--- Data section Enclosed Below ---

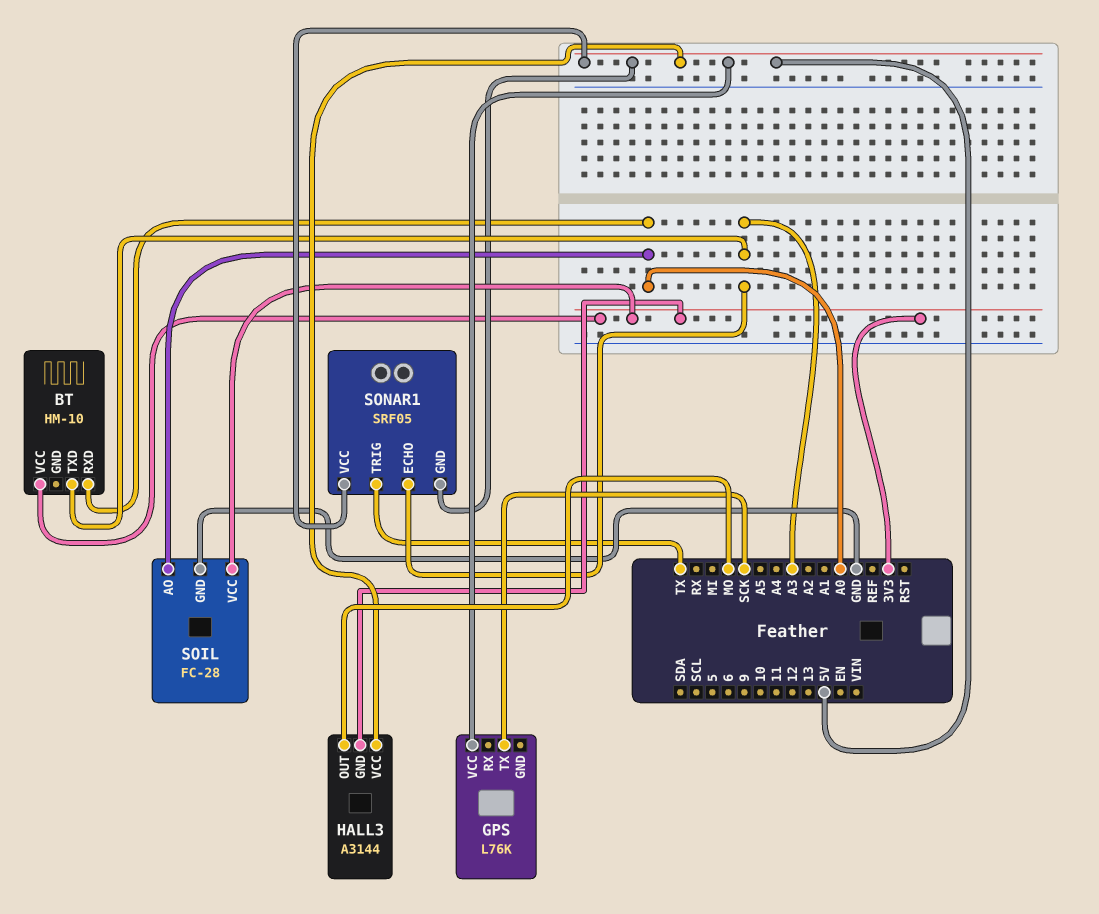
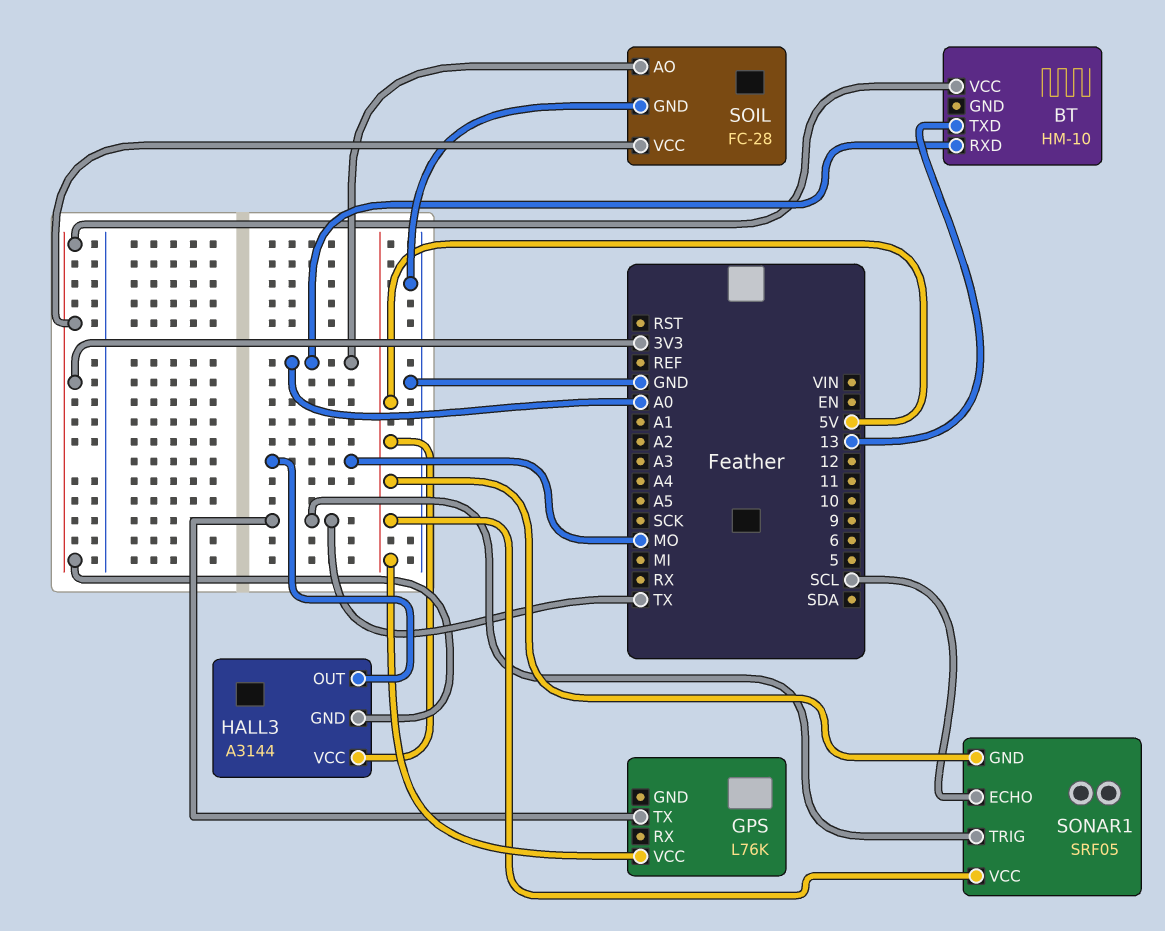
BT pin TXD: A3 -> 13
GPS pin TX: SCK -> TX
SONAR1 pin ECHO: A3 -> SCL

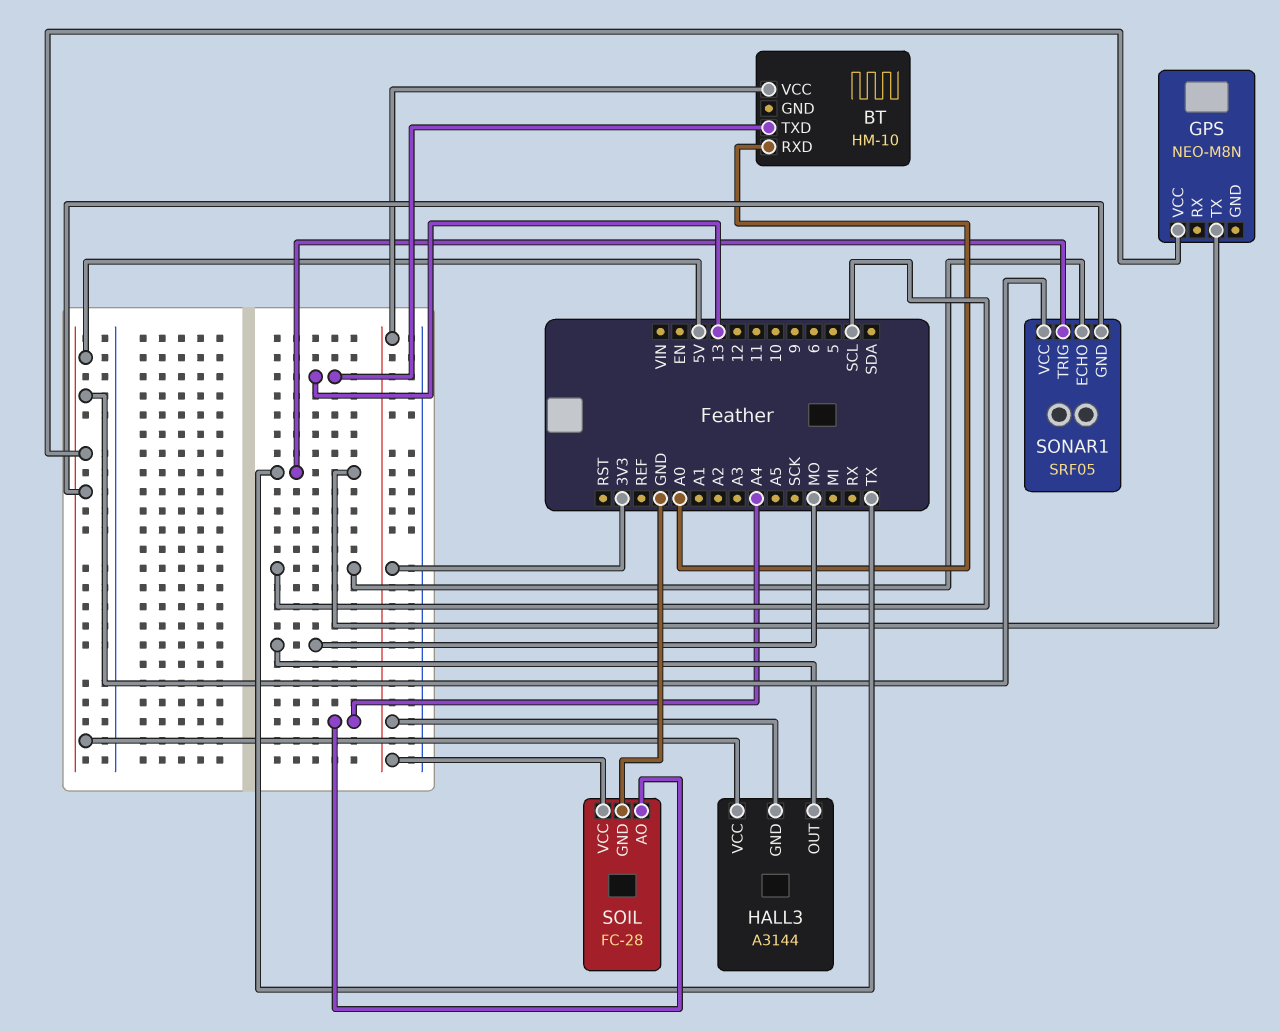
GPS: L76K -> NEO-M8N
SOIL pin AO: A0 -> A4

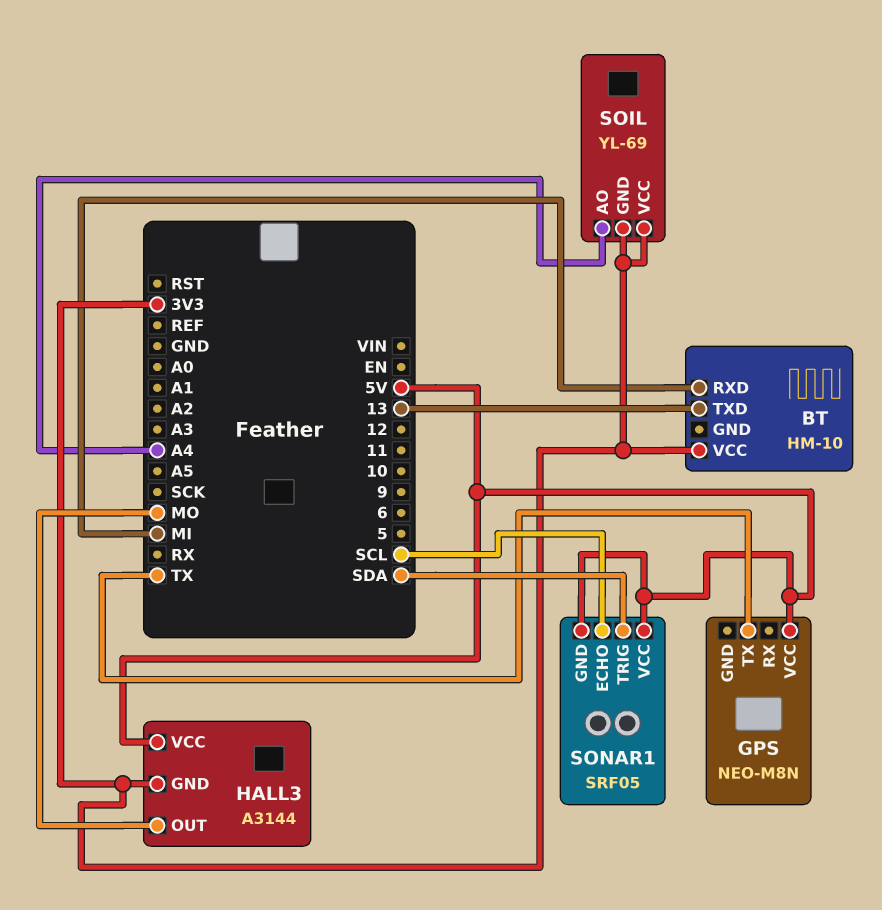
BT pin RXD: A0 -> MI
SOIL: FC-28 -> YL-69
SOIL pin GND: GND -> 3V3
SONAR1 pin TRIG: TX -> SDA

--- End of Enclosed Data section ---

The records above should be returned exactly, with only their pictures held back.

## [Answer for this exercise]
BT pin TXD: A3 -> 13
GPS pin TX: SCK -> TX
SONAR1 pin ECHO: A3 -> SCL

GPS: L76K -> NEO-M8N
SOIL pin AO: A0 -> A4

BT pin RXD: A0 -> MI
SOIL: FC-28 -> YL-69
SOIL pin GND: GND -> 3V3
SONAR1 pin TRIG: TX -> SDA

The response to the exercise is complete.